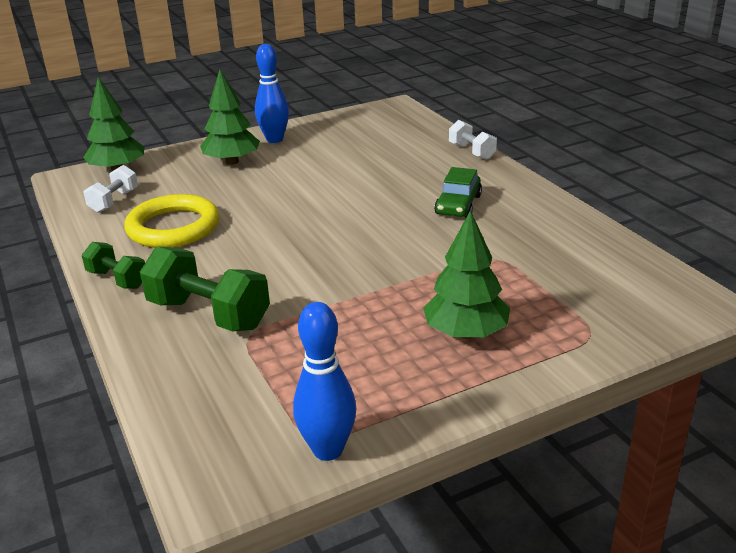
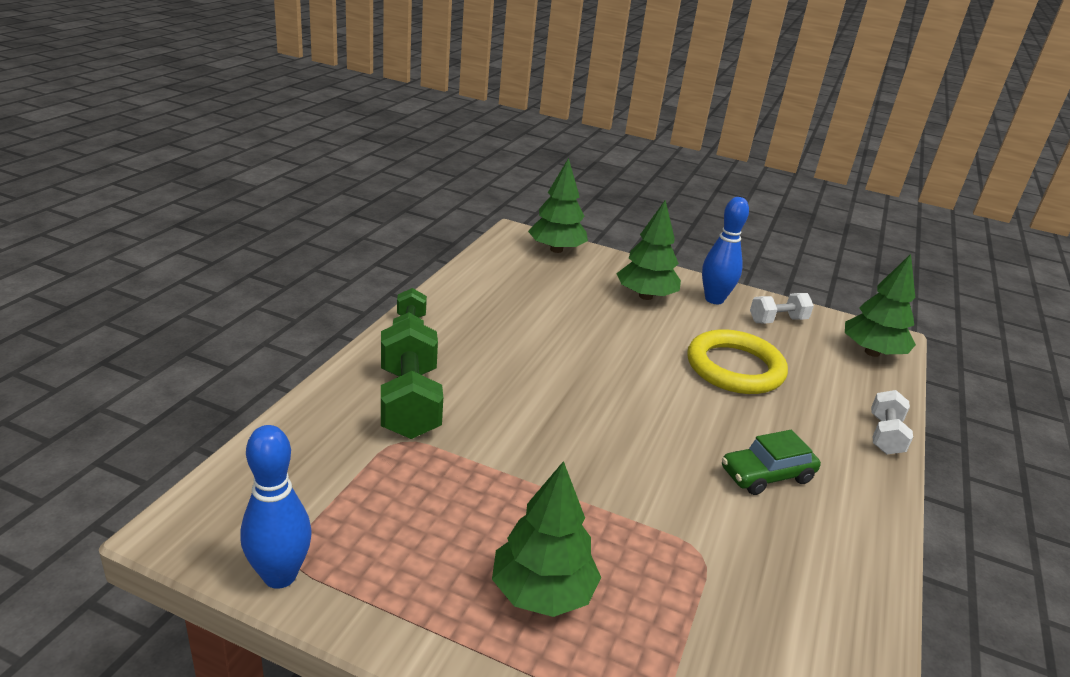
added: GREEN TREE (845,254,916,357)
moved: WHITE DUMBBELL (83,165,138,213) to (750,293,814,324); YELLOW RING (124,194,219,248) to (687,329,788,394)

---

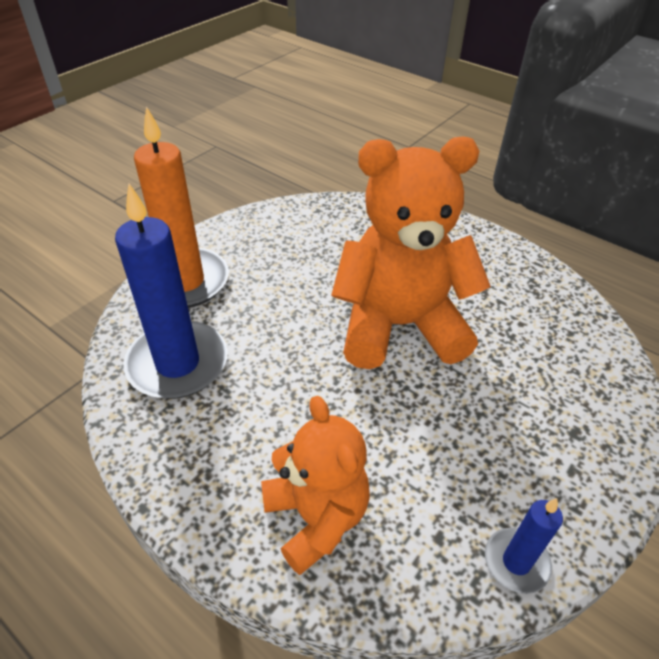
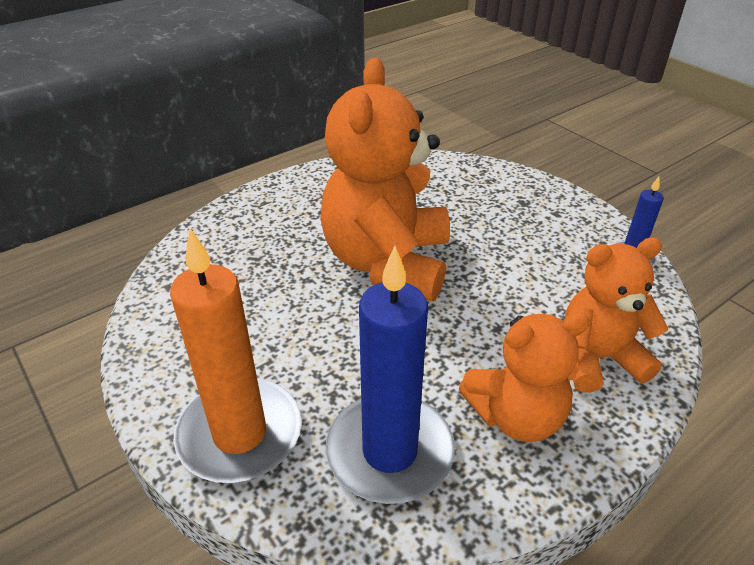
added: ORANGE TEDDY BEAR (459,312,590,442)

---

> _What the task requires_
Given the records above, reproduce precisely and only the lines between the line holding "added: GREEN TREE (845,254,916,357)" and the line holding "moved: WHITE DUMBBELL", inclusive.

> _Task solution_
added: GREEN TREE (845,254,916,357)
moved: WHITE DUMBBELL (83,165,138,213) to (750,293,814,324); YELLOW RING (124,194,219,248) to (687,329,788,394)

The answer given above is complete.